■ PROBLEM DETAILS: The line containing "Someone carried the" marks where to begin. Write out that line and every line after it exactly, through the last line below.

*** Opening SUPPLIED INFORMATION ***

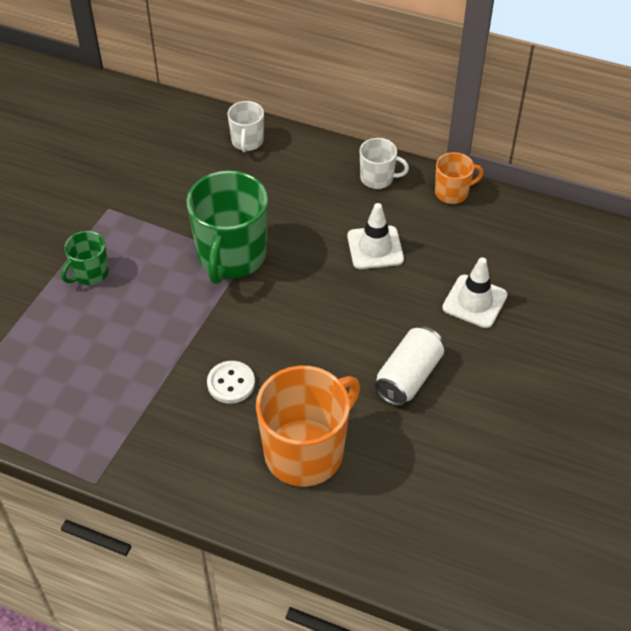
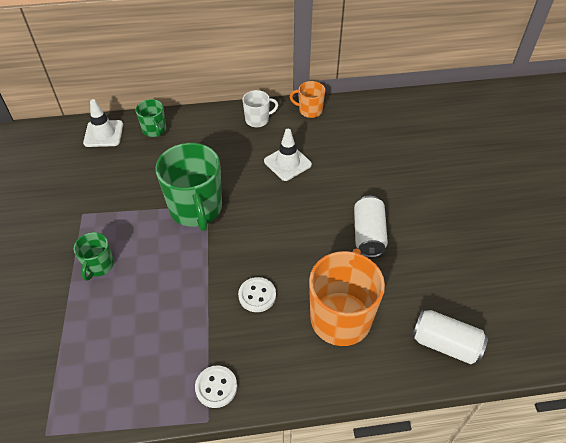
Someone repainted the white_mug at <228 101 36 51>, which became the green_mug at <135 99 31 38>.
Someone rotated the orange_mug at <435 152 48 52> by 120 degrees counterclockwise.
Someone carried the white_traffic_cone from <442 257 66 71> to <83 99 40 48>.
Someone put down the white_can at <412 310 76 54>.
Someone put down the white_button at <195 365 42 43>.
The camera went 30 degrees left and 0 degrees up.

*** Closing SUPPLIED INFORMATION ***

■ PROBLEM SOLUTION:
Someone carried the white_traffic_cone from <442 257 66 71> to <83 99 40 48>.
Someone put down the white_can at <412 310 76 54>.
Someone put down the white_button at <195 365 42 43>.
The camera went 30 degrees left and 0 degrees up.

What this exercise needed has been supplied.